Material for this exercise:
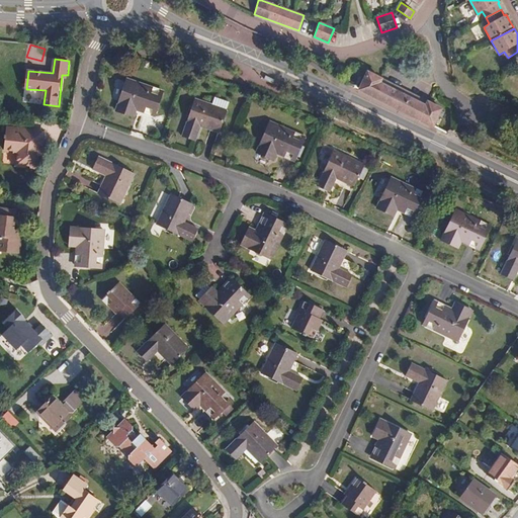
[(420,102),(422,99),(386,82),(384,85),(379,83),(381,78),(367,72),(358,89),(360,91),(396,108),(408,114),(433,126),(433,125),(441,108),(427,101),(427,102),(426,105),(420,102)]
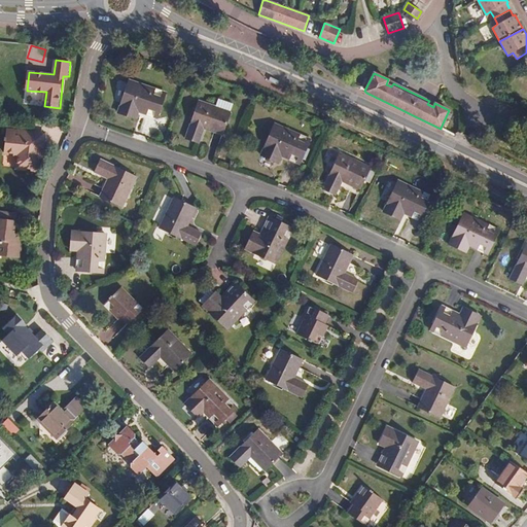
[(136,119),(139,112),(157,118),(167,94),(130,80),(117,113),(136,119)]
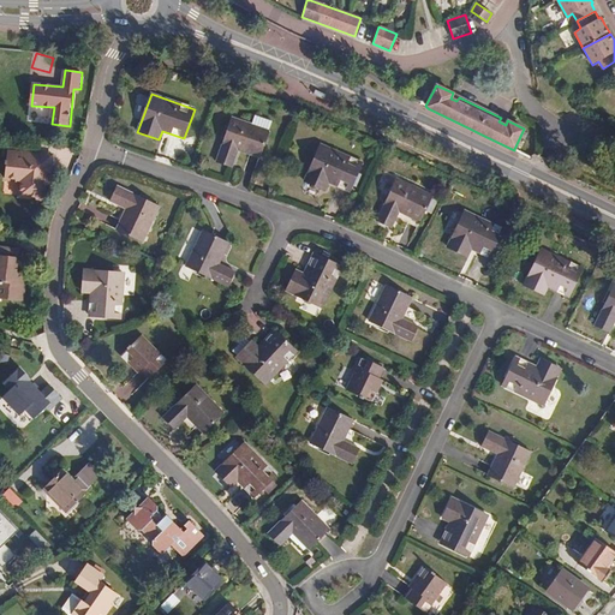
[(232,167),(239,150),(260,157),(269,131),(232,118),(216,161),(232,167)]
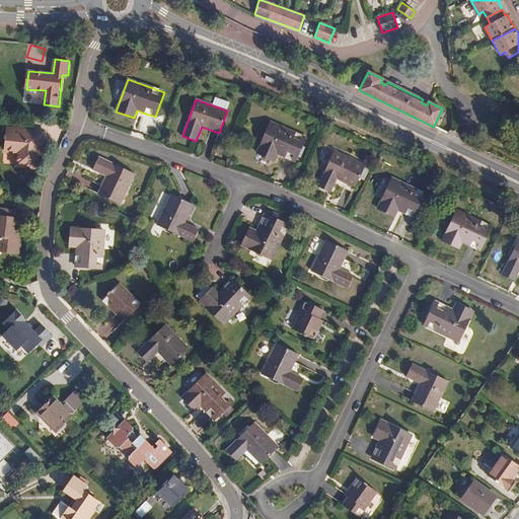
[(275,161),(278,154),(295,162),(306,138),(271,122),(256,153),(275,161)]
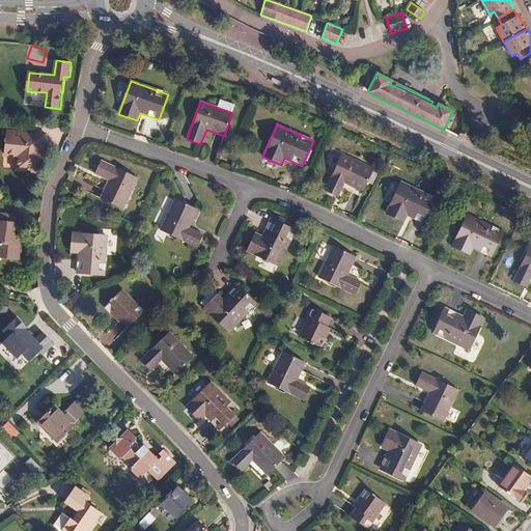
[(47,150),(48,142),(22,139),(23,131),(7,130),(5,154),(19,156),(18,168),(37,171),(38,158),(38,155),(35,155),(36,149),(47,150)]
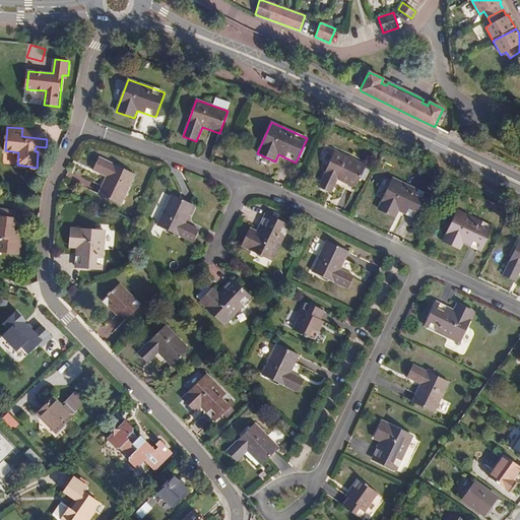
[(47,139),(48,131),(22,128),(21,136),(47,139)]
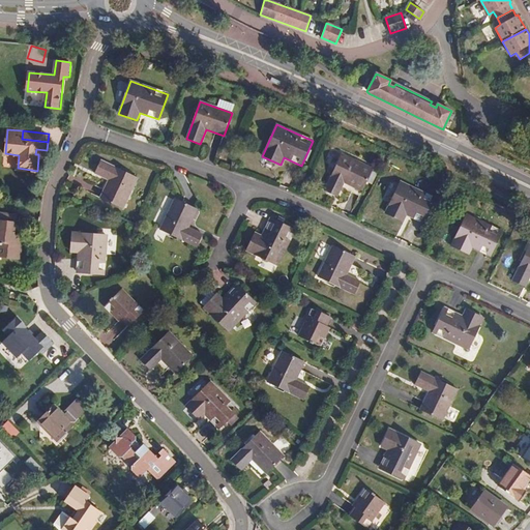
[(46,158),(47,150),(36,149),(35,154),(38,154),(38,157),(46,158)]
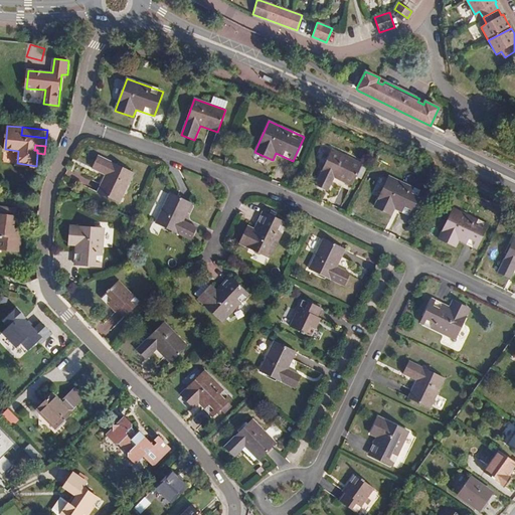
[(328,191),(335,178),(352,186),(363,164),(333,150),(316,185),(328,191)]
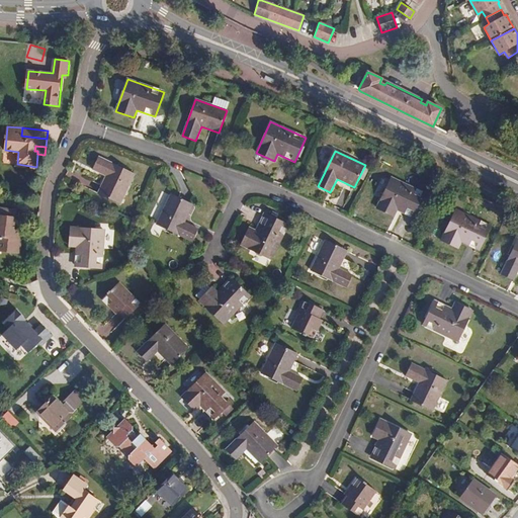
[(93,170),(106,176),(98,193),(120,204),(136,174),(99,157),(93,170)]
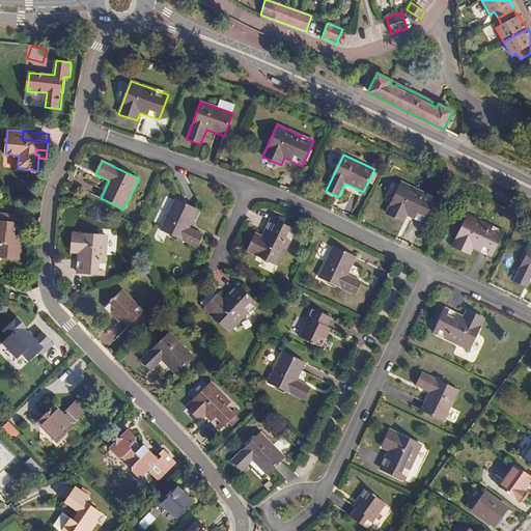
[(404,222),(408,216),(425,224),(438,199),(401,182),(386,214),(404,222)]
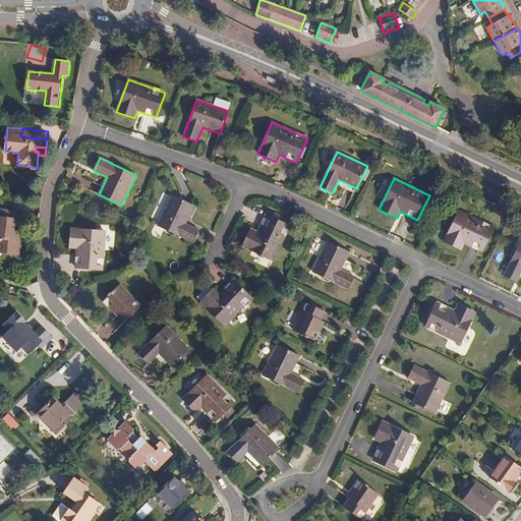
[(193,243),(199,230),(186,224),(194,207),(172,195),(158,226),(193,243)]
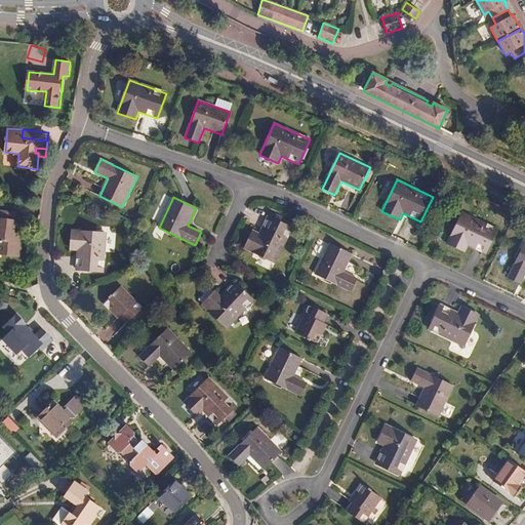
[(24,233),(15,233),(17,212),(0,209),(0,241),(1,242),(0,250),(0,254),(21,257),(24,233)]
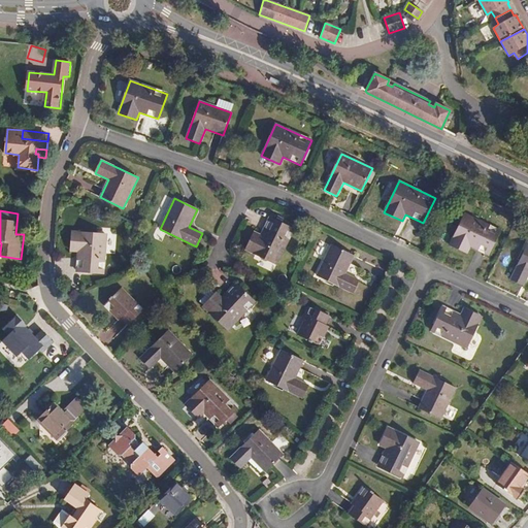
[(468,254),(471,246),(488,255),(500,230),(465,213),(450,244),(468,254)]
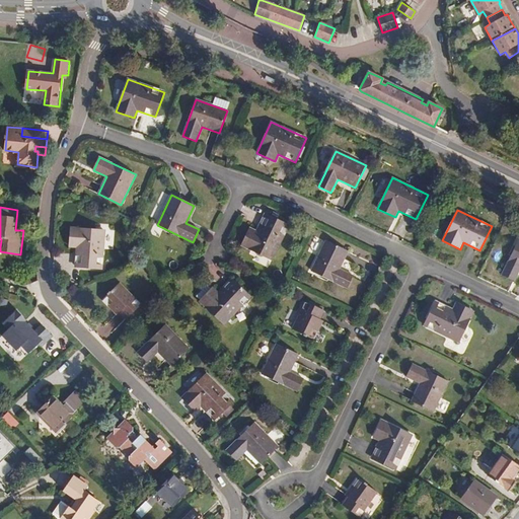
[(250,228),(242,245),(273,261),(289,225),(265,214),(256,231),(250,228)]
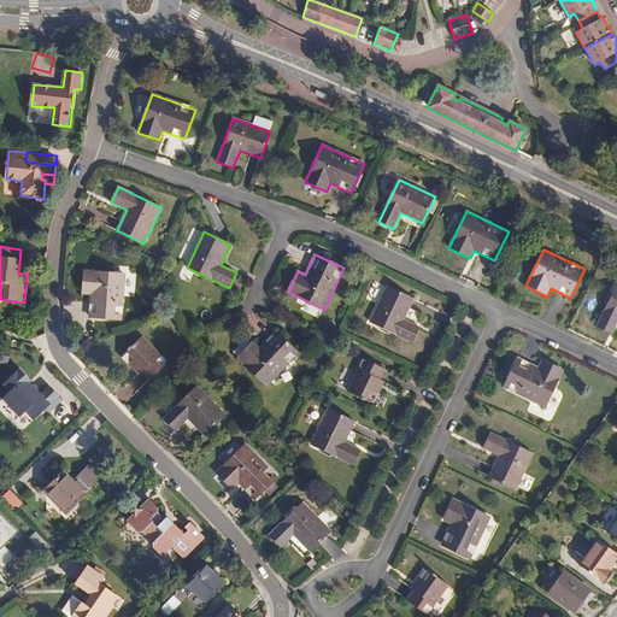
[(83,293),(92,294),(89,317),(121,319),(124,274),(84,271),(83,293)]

Problem description:
Pictures do not belong in the copy. Reproduce the rest of the data exactly.

Exercise solution:
[(420,102),(422,99),(386,82),(384,85),(379,83),(381,78),(367,72),(358,89),(360,91),(396,108),(408,114),(433,126),(433,125),(441,108),(427,101),(427,102),(426,105),(420,102)]
[(136,119),(139,112),(157,118),(167,94),(130,80),(117,113),(136,119)]
[(232,167),(239,150),(260,157),(269,131),(232,118),(216,161),(232,167)]
[(275,161),(278,154),(295,162),(306,138),(271,122),(256,153),(275,161)]
[(47,150),(48,142),(22,139),(23,131),(7,130),(5,154),(19,156),(18,168),(37,171),(38,158),(38,155),(35,155),(36,149),(47,150)]
[(47,139),(48,131),(22,128),(21,136),(47,139)]
[(46,158),(47,150),(36,149),(35,154),(38,154),(38,157),(46,158)]
[(328,191),(335,178),(352,186),(363,164),(333,150),(316,185),(328,191)]
[(93,170),(106,176),(98,193),(120,204),(136,174),(99,157),(93,170)]
[(404,222),(408,216),(425,224),(438,199),(401,182),(386,214),(404,222)]
[(193,243),(199,230),(186,224),(194,207),(172,195),(158,226),(193,243)]
[(24,233),(15,233),(17,212),(0,209),(0,241),(1,242),(0,250),(0,254),(21,257),(24,233)]
[(468,254),(471,246),(488,255),(500,230),(465,213),(450,244),(468,254)]
[(250,228),(242,245),(273,261),(289,225),(265,214),(256,231),(250,228)]
[(83,293),(92,294),(89,317),(121,319),(124,274),(84,271),(83,293)]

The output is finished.